§ Aim
Write out every one of the records below word for word, but leave out the pictures.

Saved data entries
+---+
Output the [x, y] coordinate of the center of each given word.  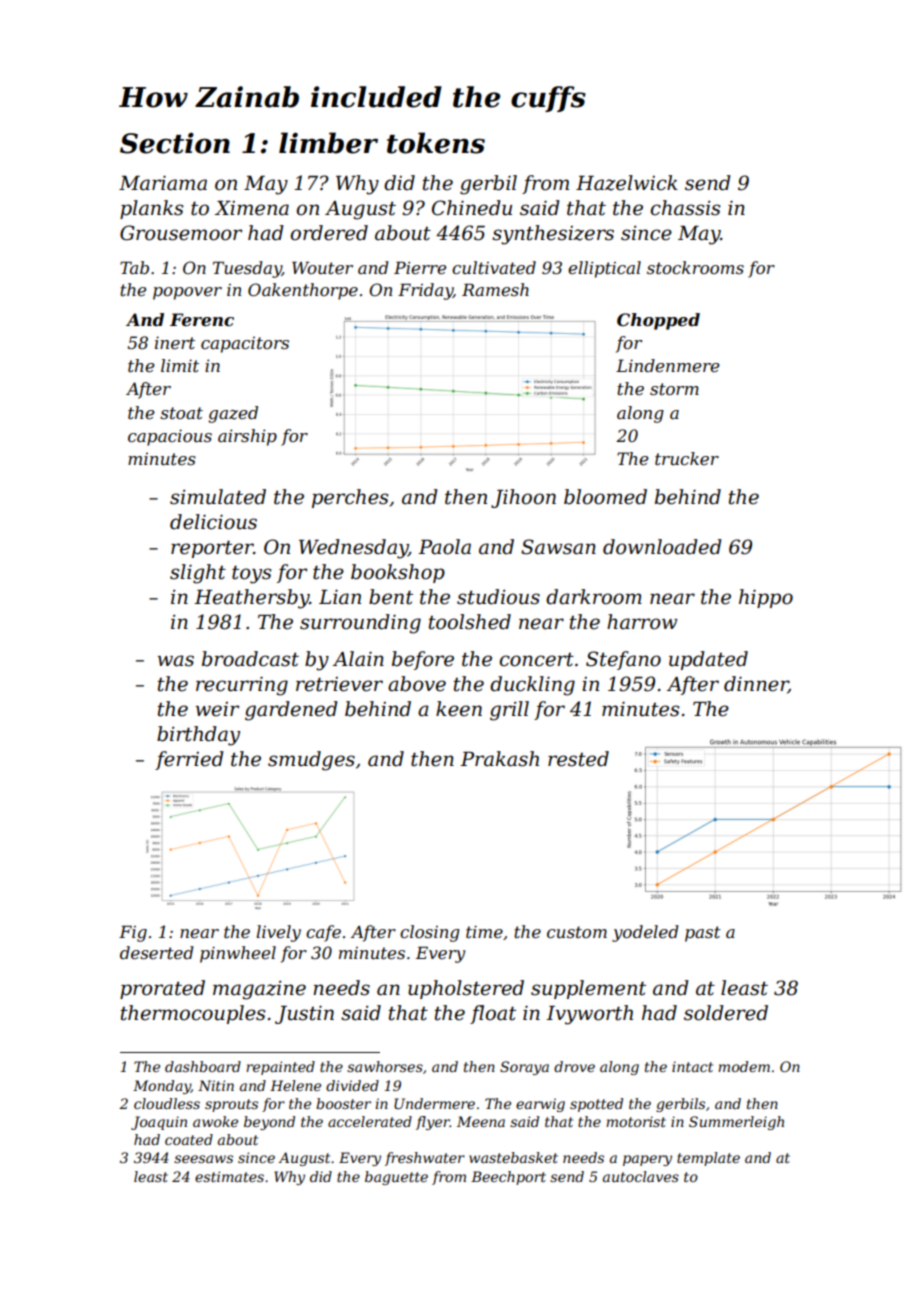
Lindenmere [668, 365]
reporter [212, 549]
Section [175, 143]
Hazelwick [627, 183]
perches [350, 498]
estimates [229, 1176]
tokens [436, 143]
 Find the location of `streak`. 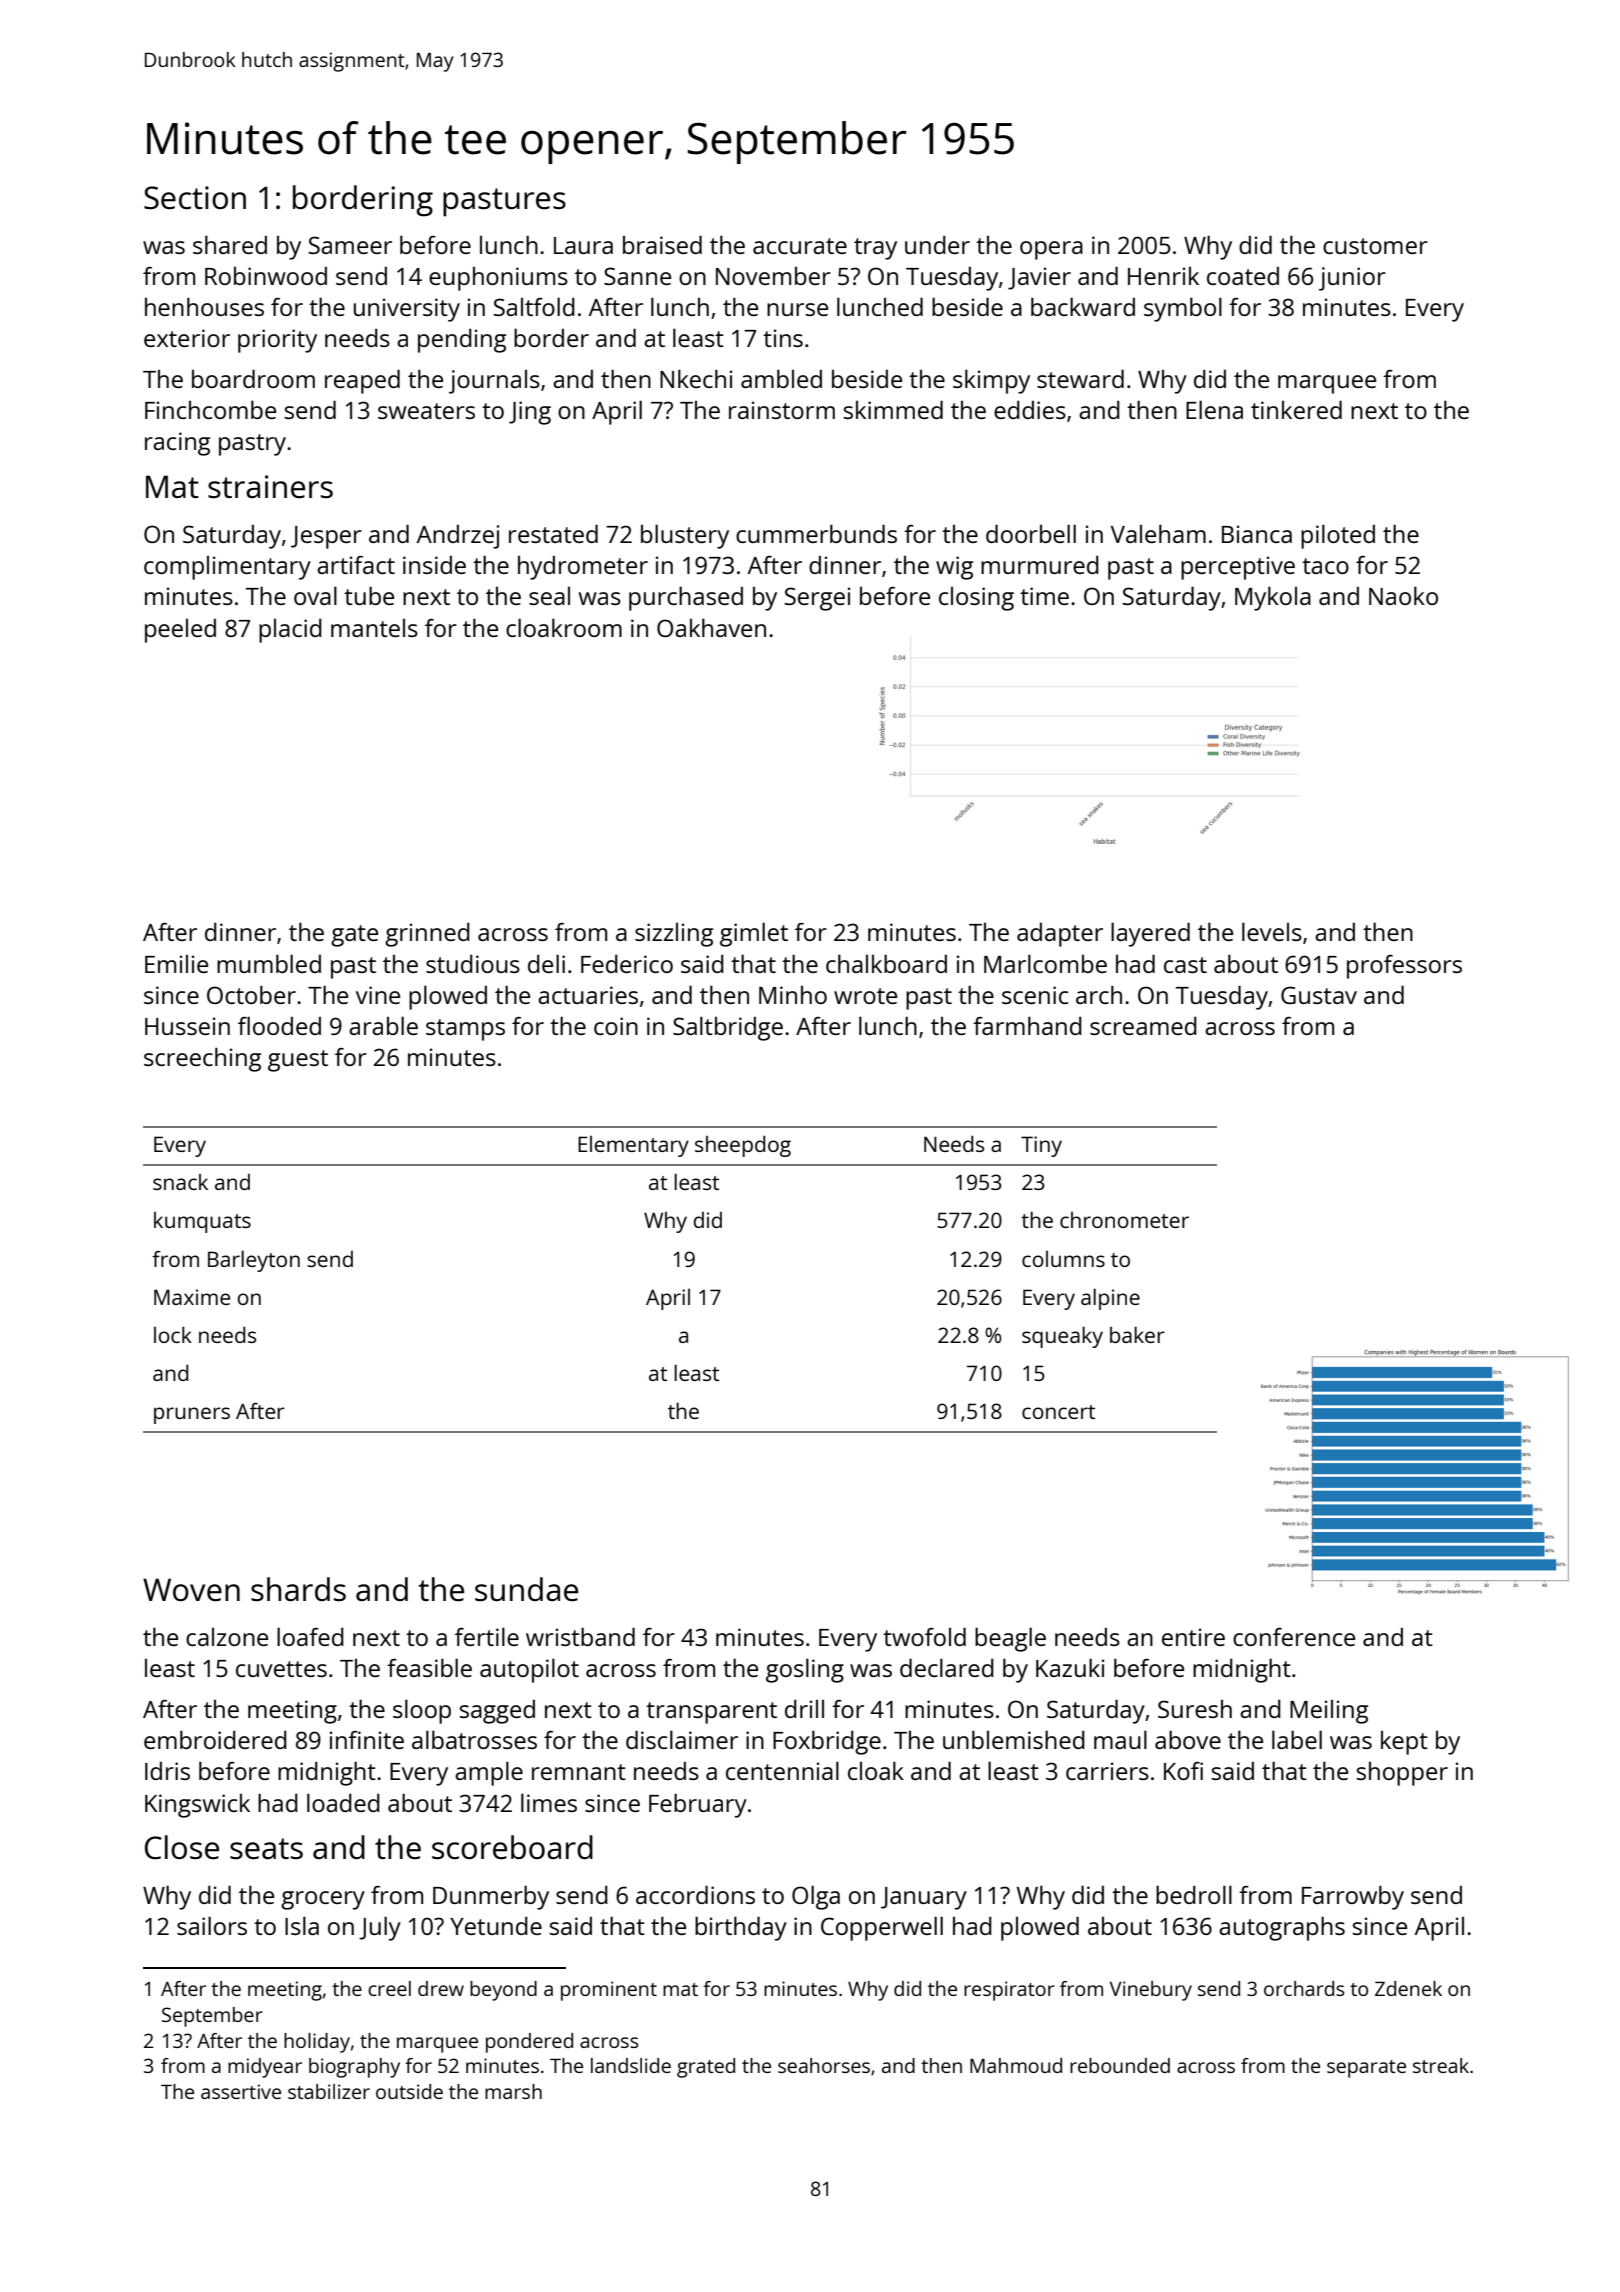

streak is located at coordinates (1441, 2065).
+---+
§ Solved problem
Output the [x, y] coordinate of the center of each given word.  
Lindenmere [668, 365]
reporter [212, 549]
Section [175, 143]
Hazelwick [627, 183]
perches [350, 498]
estimates [229, 1176]
tokens [436, 143]
 Find the location of `streak`. 

streak is located at coordinates (1441, 2065).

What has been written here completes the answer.